Items from a dataset:

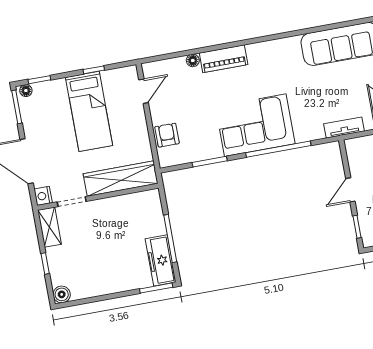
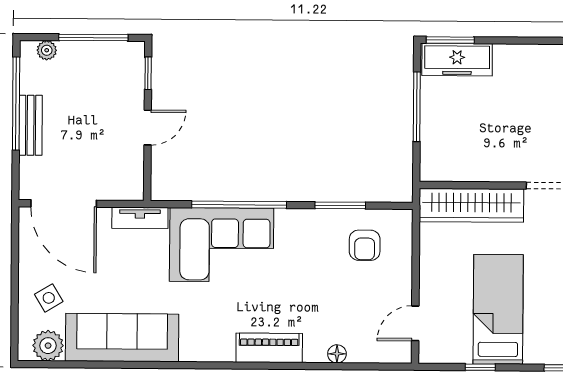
piano: (224, 59) -> (269, 348), moved
corner sofa: (255, 125) -> (222, 245), moved
armchair: (167, 135) -> (365, 245), moved
freezer: (161, 260) -> (457, 60), moved, turned 90

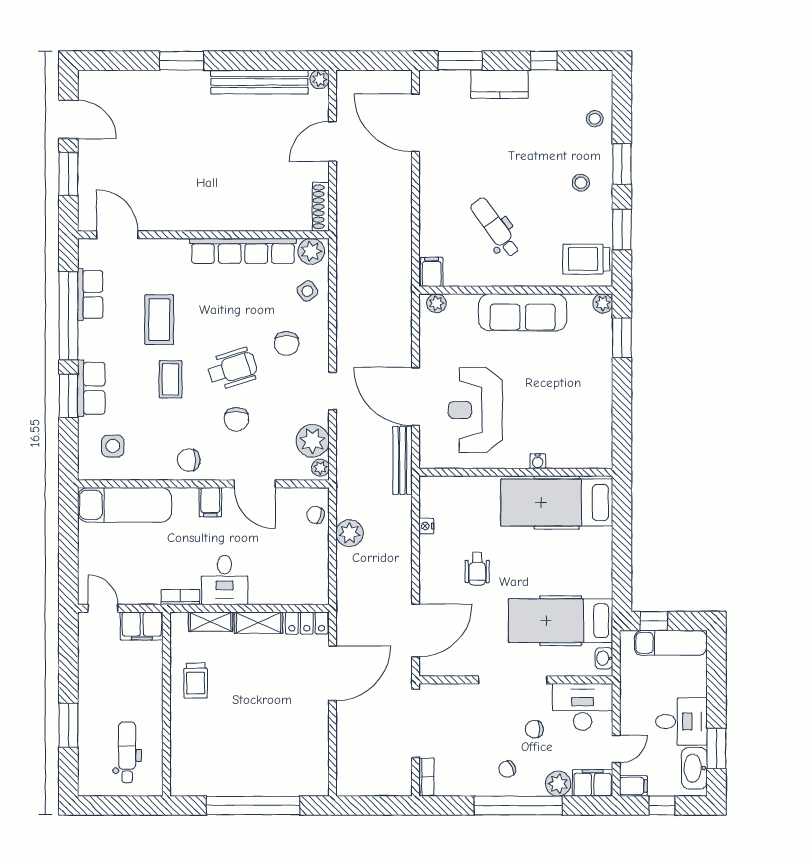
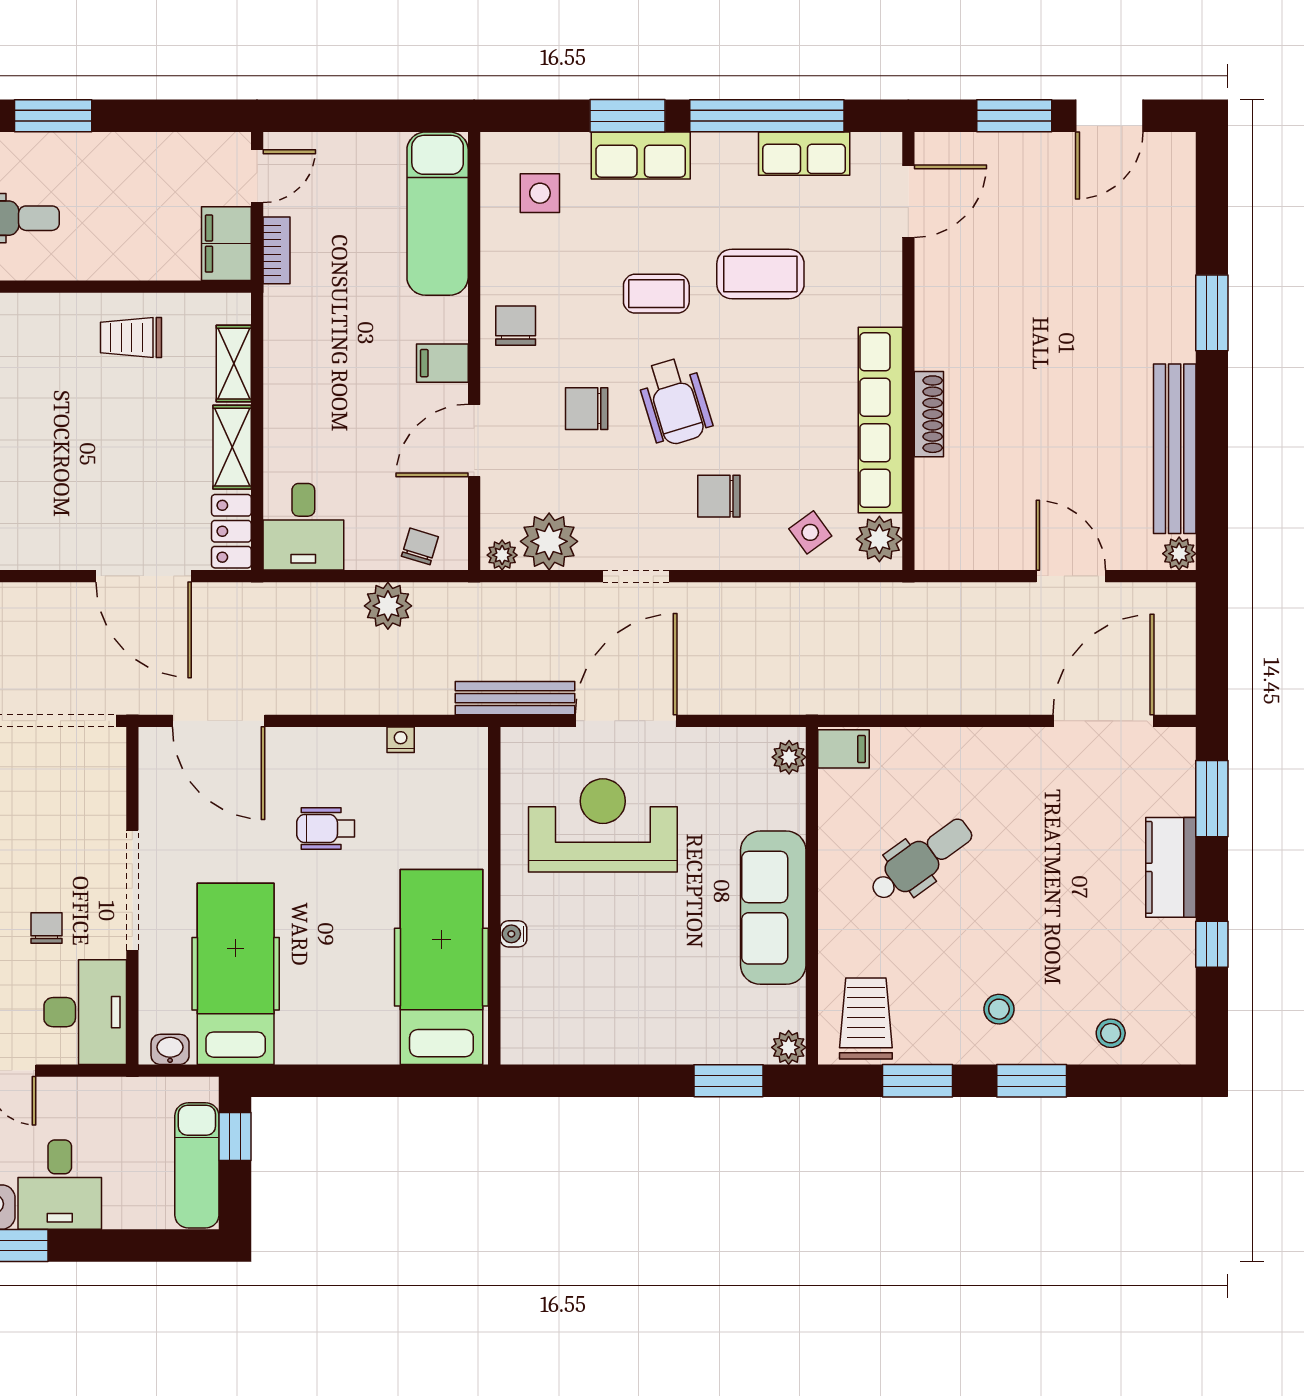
shoe rack: (321, 207) -> (929, 414), moved, turned 90
desk: (225, 580) -> (303, 527), moved, turned -90
bookcase: (180, 597) -> (276, 250), moved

## Directions
Write the records out in full, word for word; leave every picture behind.

## Output of the task
piano: (224, 59) -> (269, 348), moved
corner sofa: (255, 125) -> (222, 245), moved
armchair: (167, 135) -> (365, 245), moved
freezer: (161, 260) -> (457, 60), moved, turned 90

shoe rack: (321, 207) -> (929, 414), moved, turned 90
desk: (225, 580) -> (303, 527), moved, turned -90
bookcase: (180, 597) -> (276, 250), moved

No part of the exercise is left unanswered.